## Object tracking records
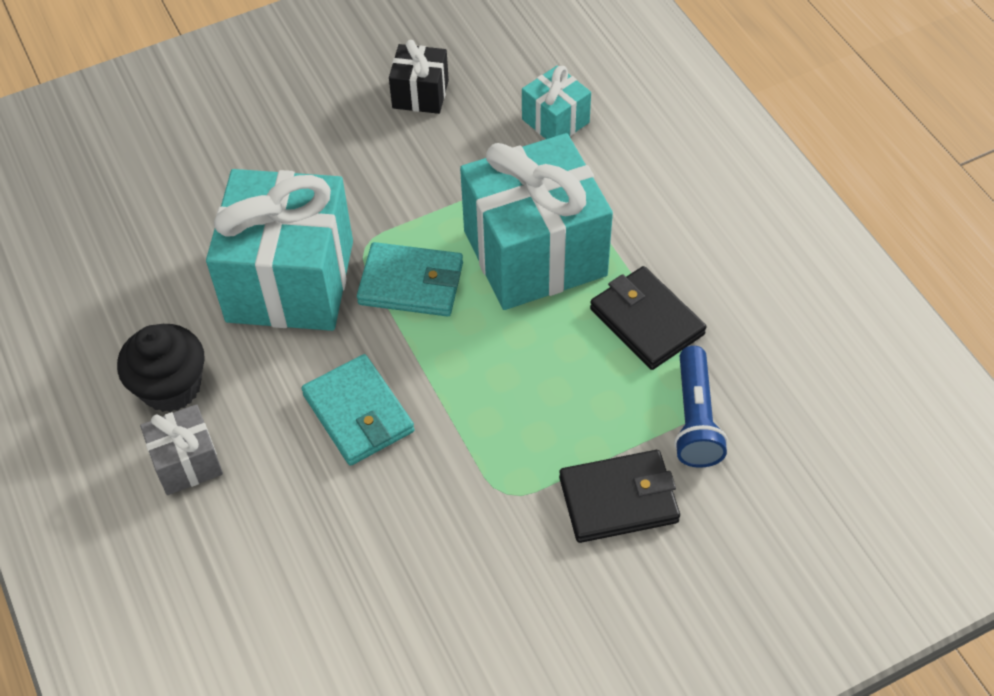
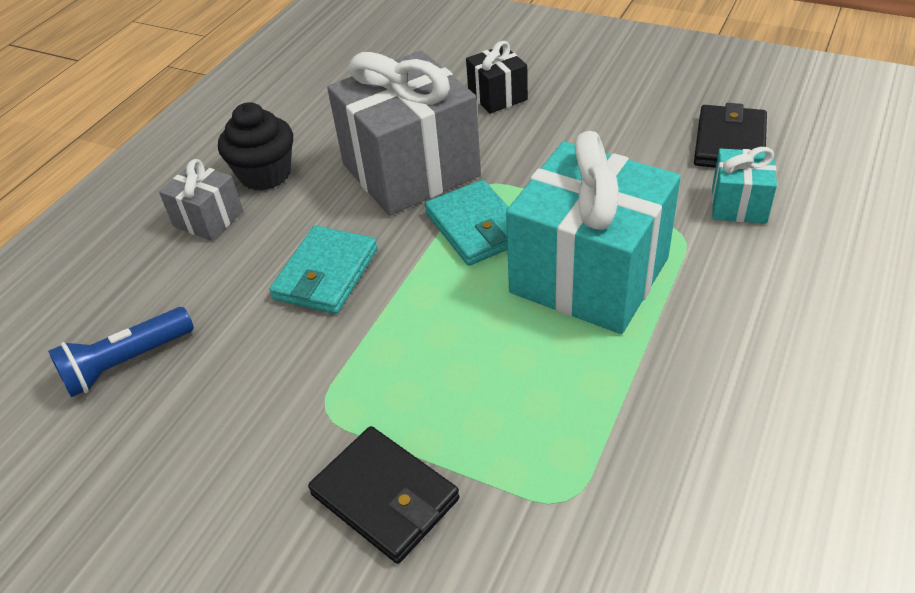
camera: 55 degrees right, 10 degrees down
(290, 281) = (411, 170): turquoise gift -> grey gift
(420, 94) = (658, 124): black gift -> black gift (497, 96)
(646, 321) = (604, 393): black wallet -> black wallet (729, 143)
(695, 419) = (532, 502): blue flashlight -> blue flashlight (126, 363)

## What this task involves
Reproduce these records exactly, but not the pictures.

## Solution for this task
camera: 55 degrees right, 10 degrees down
(290, 281) = (411, 170): turquoise gift -> grey gift
(420, 94) = (658, 124): black gift -> black gift (497, 96)
(646, 321) = (604, 393): black wallet -> black wallet (729, 143)
(695, 419) = (532, 502): blue flashlight -> blue flashlight (126, 363)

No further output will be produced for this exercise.